§ **WHAT THE TASK ASKS**
Your answer should consist of the lines in the data below that contain "spinning".

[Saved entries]
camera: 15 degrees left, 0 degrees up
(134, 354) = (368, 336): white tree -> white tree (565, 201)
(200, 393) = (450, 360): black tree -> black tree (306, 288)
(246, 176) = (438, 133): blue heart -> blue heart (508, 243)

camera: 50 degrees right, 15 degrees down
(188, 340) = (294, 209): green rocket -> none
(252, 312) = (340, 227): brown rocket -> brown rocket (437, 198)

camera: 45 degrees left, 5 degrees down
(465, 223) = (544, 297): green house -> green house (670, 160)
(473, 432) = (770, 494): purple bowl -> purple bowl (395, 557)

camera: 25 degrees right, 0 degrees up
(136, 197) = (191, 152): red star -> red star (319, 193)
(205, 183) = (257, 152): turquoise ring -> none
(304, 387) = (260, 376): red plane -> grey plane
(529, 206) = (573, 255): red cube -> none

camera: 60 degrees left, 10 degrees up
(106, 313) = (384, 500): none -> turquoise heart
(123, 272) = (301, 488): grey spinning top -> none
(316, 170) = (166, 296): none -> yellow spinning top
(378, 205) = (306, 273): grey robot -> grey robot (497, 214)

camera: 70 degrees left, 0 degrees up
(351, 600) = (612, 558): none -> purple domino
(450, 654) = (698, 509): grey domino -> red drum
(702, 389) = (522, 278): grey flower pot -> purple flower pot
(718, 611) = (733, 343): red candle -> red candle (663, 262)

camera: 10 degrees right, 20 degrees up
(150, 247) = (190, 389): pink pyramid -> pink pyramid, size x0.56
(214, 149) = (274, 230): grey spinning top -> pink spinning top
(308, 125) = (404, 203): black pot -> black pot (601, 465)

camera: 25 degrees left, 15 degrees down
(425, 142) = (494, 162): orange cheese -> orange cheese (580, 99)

§ **TASK SOLUTION**
(123, 272) = (301, 488): grey spinning top -> none
(316, 170) = (166, 296): none -> yellow spinning top
(214, 149) = (274, 230): grey spinning top -> pink spinning top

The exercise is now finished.